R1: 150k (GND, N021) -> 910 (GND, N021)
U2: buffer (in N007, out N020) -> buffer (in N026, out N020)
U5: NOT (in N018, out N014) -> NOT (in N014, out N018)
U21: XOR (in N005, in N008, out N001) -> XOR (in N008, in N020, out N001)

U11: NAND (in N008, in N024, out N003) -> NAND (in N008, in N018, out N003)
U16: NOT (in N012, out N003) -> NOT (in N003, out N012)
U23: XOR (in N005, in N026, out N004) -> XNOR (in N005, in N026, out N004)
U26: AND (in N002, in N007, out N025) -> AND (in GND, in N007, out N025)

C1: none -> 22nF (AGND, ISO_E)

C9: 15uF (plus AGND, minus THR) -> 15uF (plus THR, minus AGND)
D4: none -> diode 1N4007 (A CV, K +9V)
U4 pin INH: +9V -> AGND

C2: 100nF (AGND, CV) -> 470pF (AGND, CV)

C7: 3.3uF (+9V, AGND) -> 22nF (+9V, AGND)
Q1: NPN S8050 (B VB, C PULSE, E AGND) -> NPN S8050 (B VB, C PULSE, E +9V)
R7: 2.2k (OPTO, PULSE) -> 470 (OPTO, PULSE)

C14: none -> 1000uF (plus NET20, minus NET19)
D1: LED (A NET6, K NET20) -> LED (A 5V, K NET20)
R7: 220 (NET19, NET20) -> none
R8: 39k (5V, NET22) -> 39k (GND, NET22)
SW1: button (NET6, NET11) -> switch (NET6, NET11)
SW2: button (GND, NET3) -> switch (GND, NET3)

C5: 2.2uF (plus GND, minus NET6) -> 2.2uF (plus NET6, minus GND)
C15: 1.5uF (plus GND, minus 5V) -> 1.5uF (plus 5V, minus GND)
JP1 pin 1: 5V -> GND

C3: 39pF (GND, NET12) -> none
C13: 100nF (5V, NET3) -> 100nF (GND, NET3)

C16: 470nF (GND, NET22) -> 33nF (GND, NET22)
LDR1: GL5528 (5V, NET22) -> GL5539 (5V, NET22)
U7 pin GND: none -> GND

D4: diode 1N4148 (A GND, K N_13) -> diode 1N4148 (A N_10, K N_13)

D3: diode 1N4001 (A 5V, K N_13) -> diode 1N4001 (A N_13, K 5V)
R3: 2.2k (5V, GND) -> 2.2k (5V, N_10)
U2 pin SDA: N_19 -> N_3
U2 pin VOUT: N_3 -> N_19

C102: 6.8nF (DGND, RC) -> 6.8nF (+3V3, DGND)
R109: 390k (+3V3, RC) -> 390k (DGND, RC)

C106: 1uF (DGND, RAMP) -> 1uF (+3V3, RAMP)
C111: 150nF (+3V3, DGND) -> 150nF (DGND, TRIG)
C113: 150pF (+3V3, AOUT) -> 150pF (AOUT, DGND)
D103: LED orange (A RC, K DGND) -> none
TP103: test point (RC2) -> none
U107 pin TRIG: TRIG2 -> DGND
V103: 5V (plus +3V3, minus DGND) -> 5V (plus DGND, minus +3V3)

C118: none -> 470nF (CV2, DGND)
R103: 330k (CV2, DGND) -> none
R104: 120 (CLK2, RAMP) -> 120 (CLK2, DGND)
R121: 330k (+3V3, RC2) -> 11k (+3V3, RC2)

........

* [ACTIVITY] Using the records above, please repeat the line with "R109: 390k (+3V3, RC) -> 390k (DGND, RC)" and every line after it exactly, and give no other text.

* [ANSWER TO THIS PROBLEM]
R109: 390k (+3V3, RC) -> 390k (DGND, RC)

C106: 1uF (DGND, RAMP) -> 1uF (+3V3, RAMP)
C111: 150nF (+3V3, DGND) -> 150nF (DGND, TRIG)
C113: 150pF (+3V3, AOUT) -> 150pF (AOUT, DGND)
D103: LED orange (A RC, K DGND) -> none
TP103: test point (RC2) -> none
U107 pin TRIG: TRIG2 -> DGND
V103: 5V (plus +3V3, minus DGND) -> 5V (plus DGND, minus +3V3)

C118: none -> 470nF (CV2, DGND)
R103: 330k (CV2, DGND) -> none
R104: 120 (CLK2, RAMP) -> 120 (CLK2, DGND)
R121: 330k (+3V3, RC2) -> 11k (+3V3, RC2)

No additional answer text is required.